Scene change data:
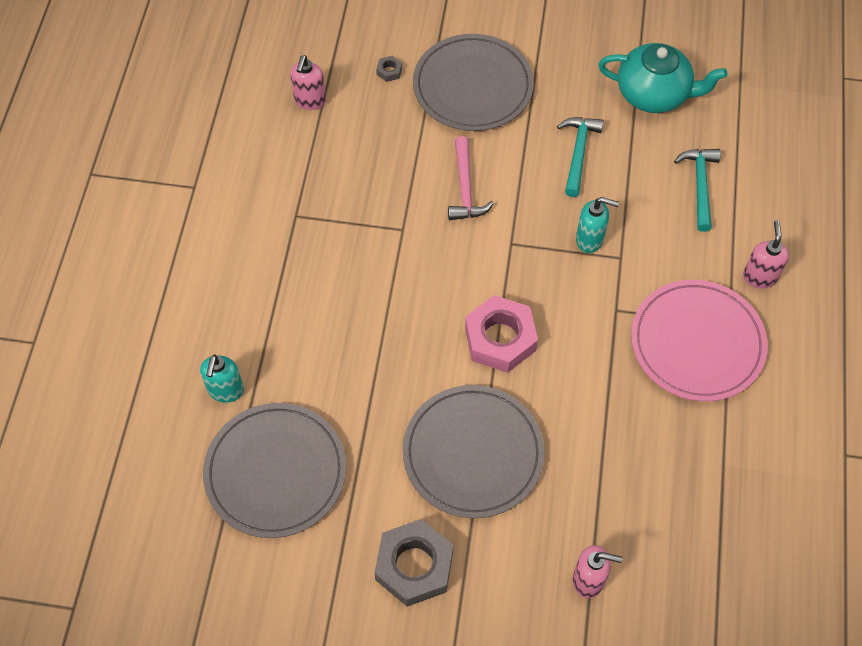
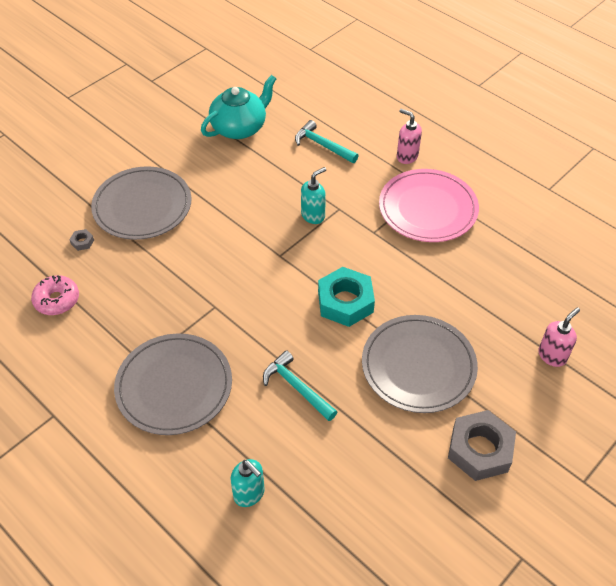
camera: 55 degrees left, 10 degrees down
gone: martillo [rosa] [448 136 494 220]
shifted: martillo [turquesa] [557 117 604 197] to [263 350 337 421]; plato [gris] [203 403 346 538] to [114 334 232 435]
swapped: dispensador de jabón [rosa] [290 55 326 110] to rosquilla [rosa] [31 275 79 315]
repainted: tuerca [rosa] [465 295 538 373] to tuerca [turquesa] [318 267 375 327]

# TASK TO CARRY OUT
Once you have counted the lines above containing the word "turquesa", state that number and nothing more.

# ANSWER BOX
2